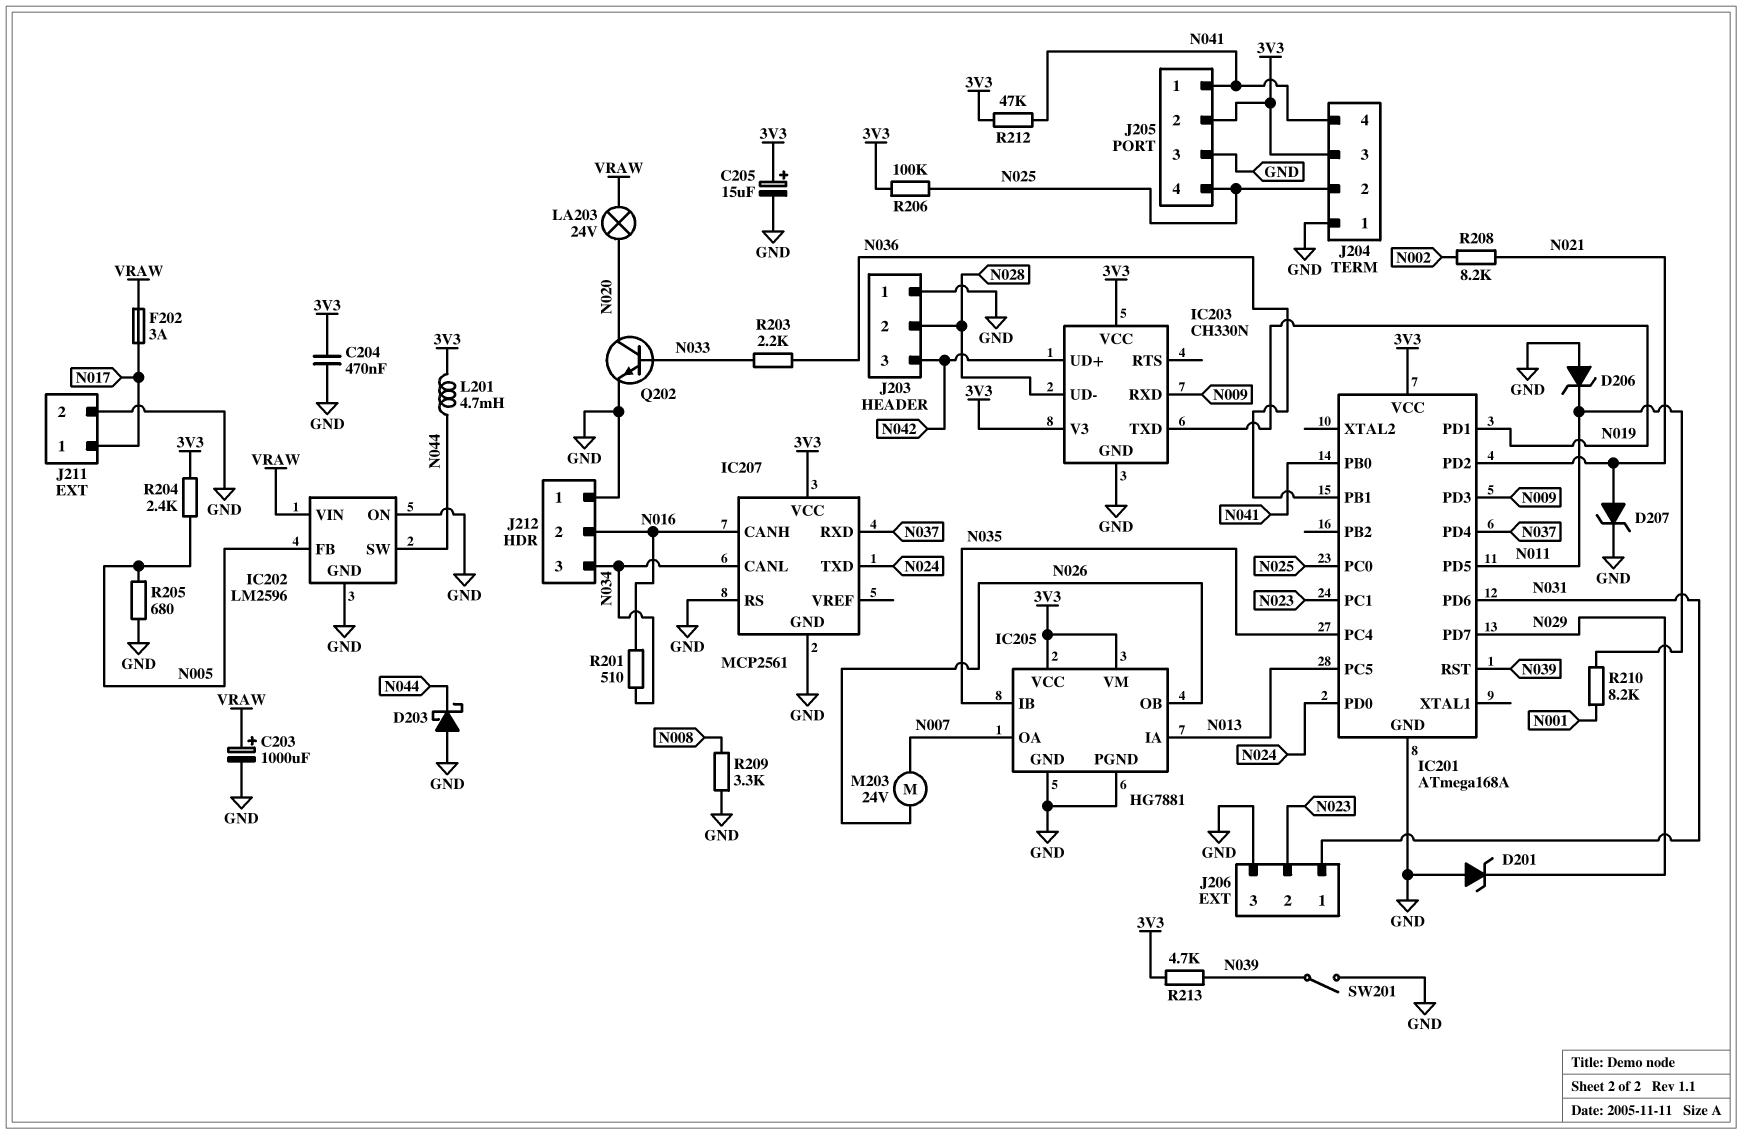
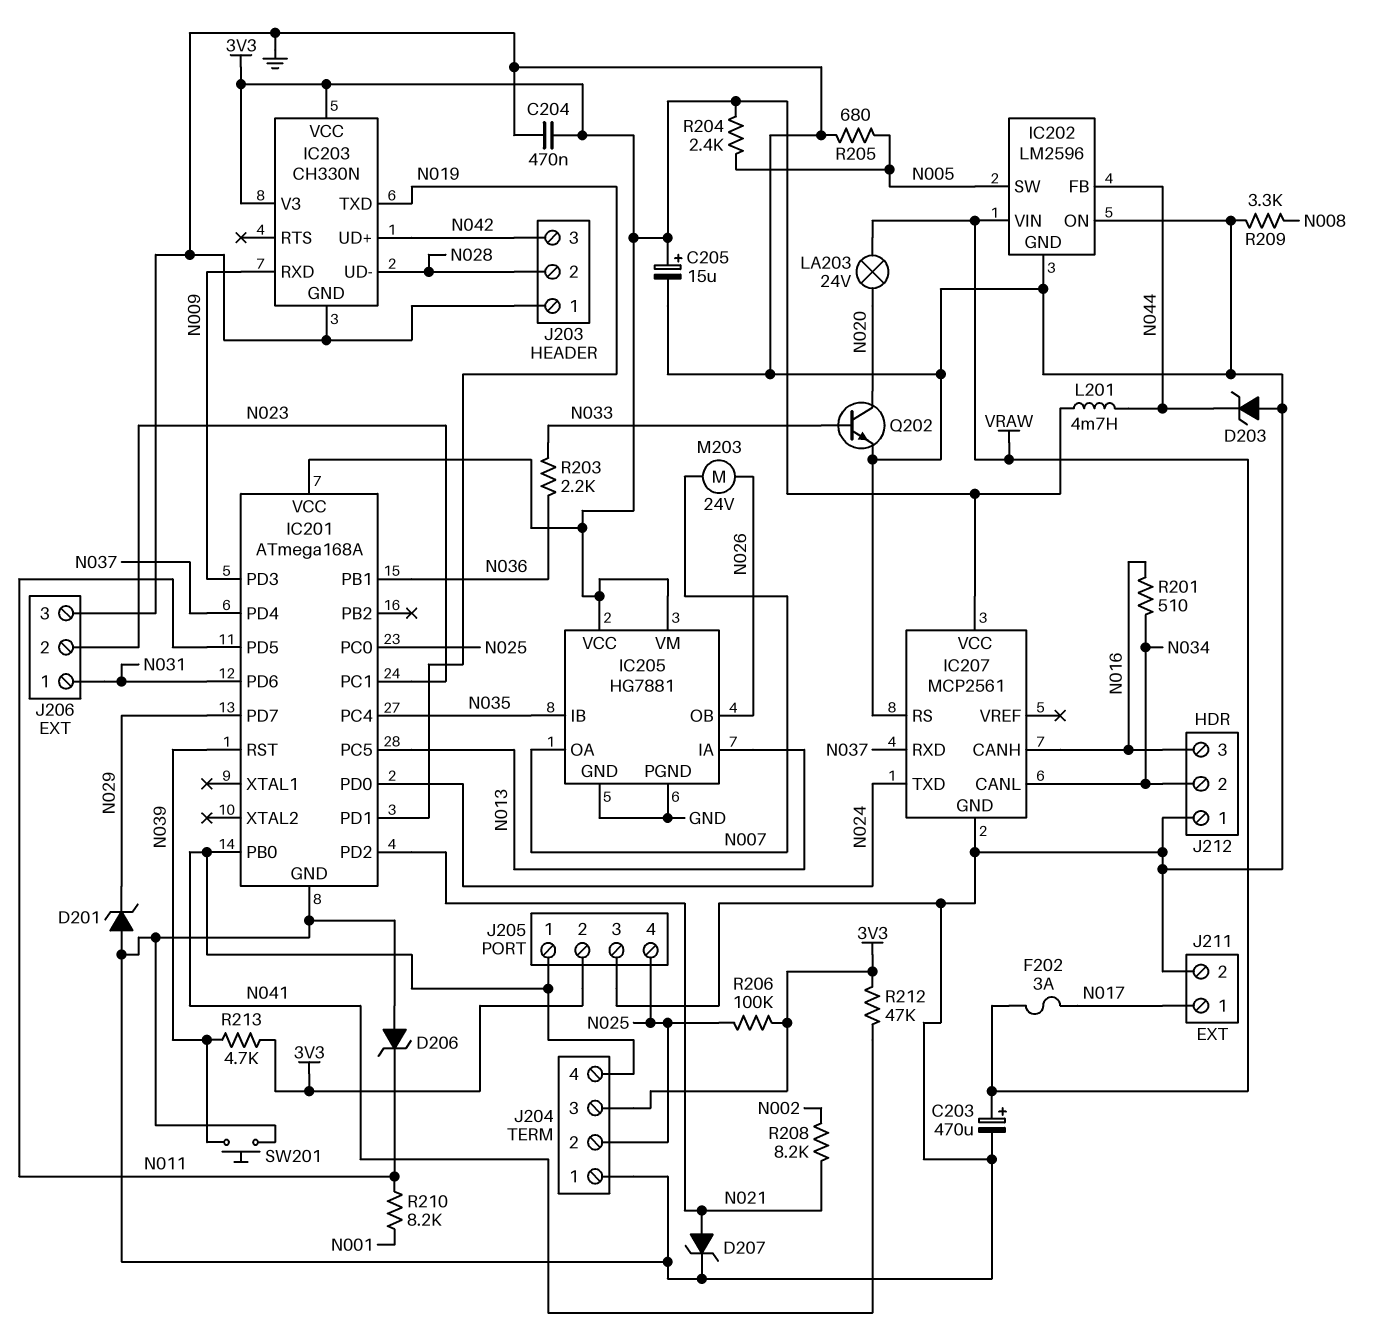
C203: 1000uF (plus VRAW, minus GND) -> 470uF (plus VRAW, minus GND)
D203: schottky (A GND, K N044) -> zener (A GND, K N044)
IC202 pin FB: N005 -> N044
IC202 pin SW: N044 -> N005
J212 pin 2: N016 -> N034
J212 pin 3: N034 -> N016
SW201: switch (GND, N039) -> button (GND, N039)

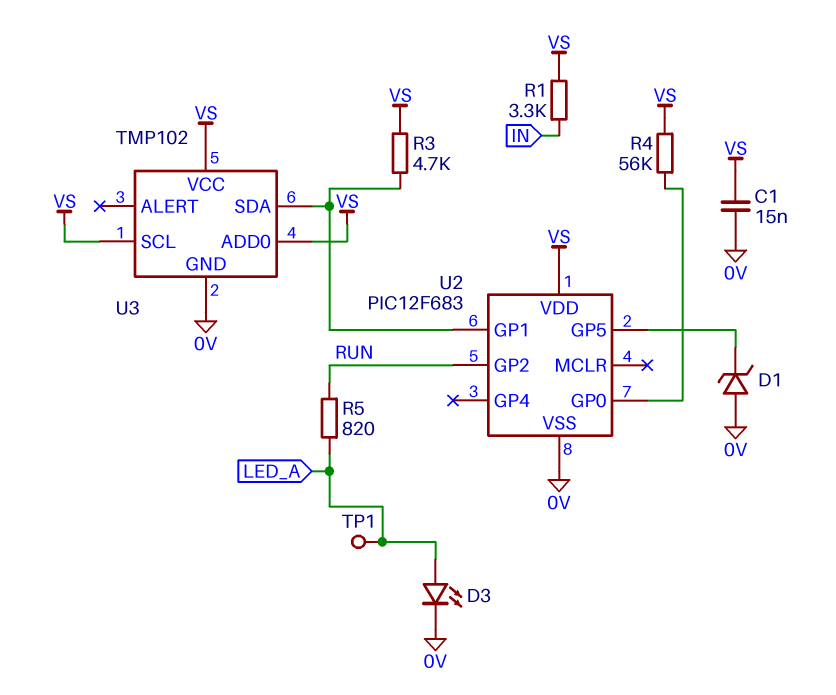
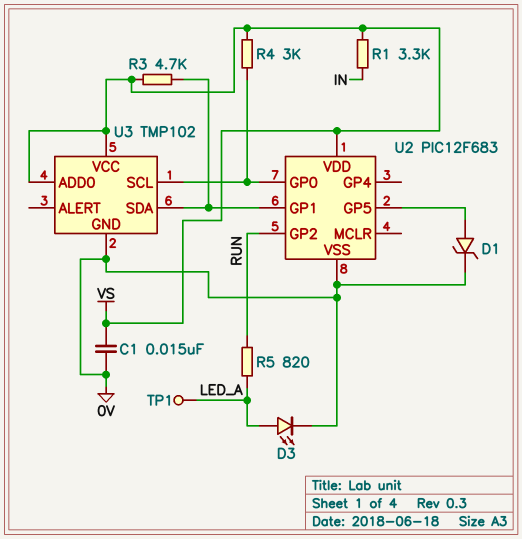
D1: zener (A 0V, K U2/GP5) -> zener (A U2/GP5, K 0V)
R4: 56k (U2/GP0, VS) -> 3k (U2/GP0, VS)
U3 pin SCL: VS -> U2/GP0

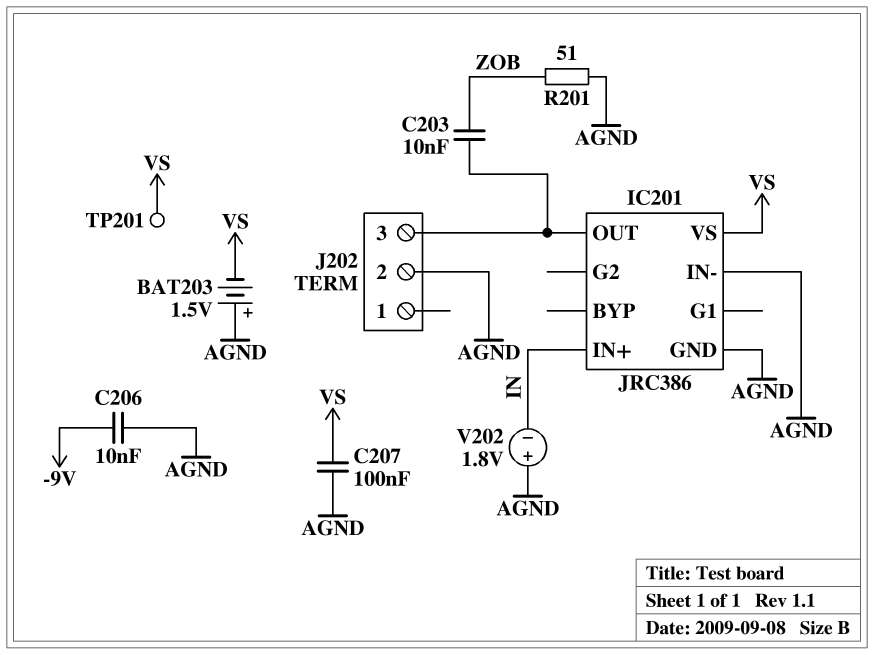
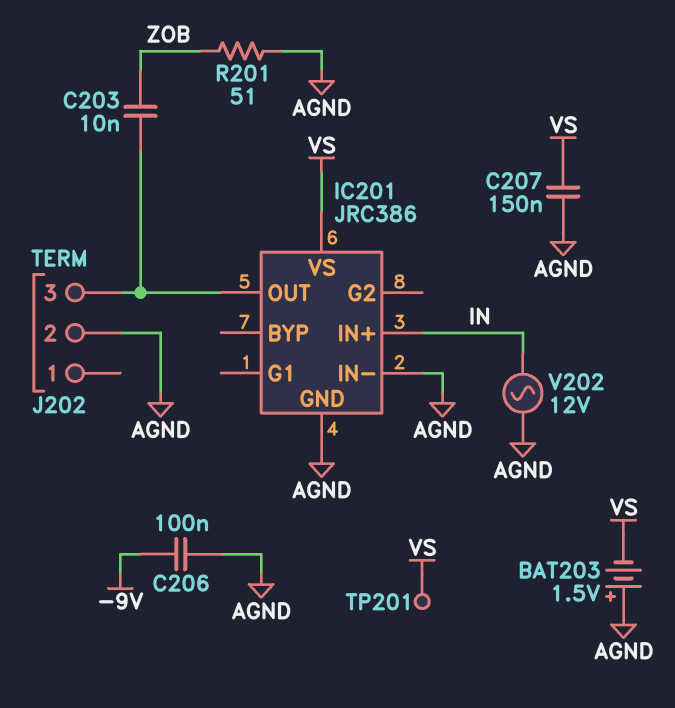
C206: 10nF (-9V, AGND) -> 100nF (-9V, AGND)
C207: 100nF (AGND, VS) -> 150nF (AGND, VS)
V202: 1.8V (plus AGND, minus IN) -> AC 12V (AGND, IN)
━━━━━━━━━━━━━━━━━━━━━━━━━━━━━━
About this task
If a line in the records contains the word "AGND", copy it.

Answer box
C206: 10nF (-9V, AGND) -> 100nF (-9V, AGND)
C207: 100nF (AGND, VS) -> 150nF (AGND, VS)
V202: 1.8V (plus AGND, minus IN) -> AC 12V (AGND, IN)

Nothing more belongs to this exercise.